→ Data excerpt:
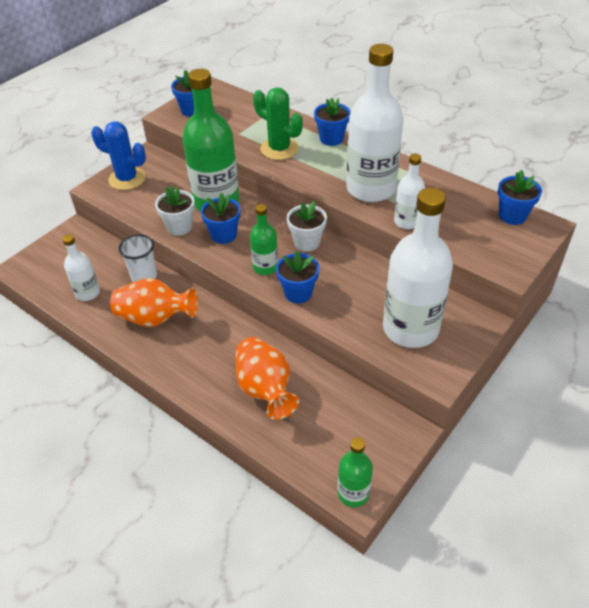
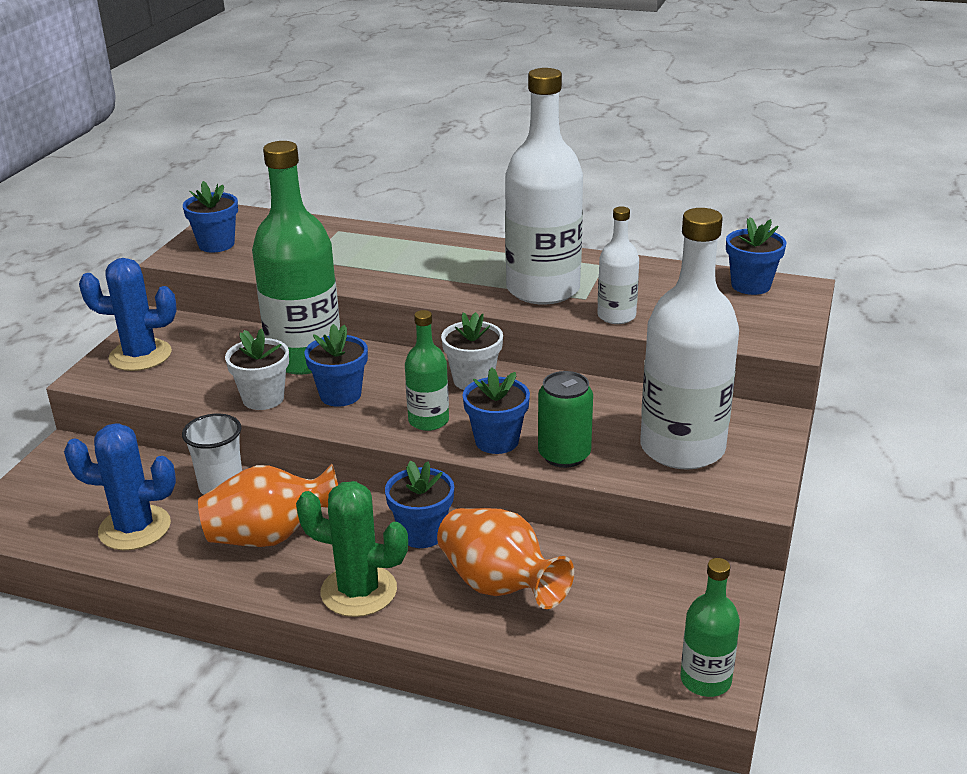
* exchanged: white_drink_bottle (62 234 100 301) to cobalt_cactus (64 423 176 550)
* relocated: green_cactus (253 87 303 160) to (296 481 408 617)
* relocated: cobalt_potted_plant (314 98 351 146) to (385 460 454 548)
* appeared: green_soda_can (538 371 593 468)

→ Your task: Once every line of the material holding the word "relocated" has been counted, report the total and nothing more.

→ Result of the task: 2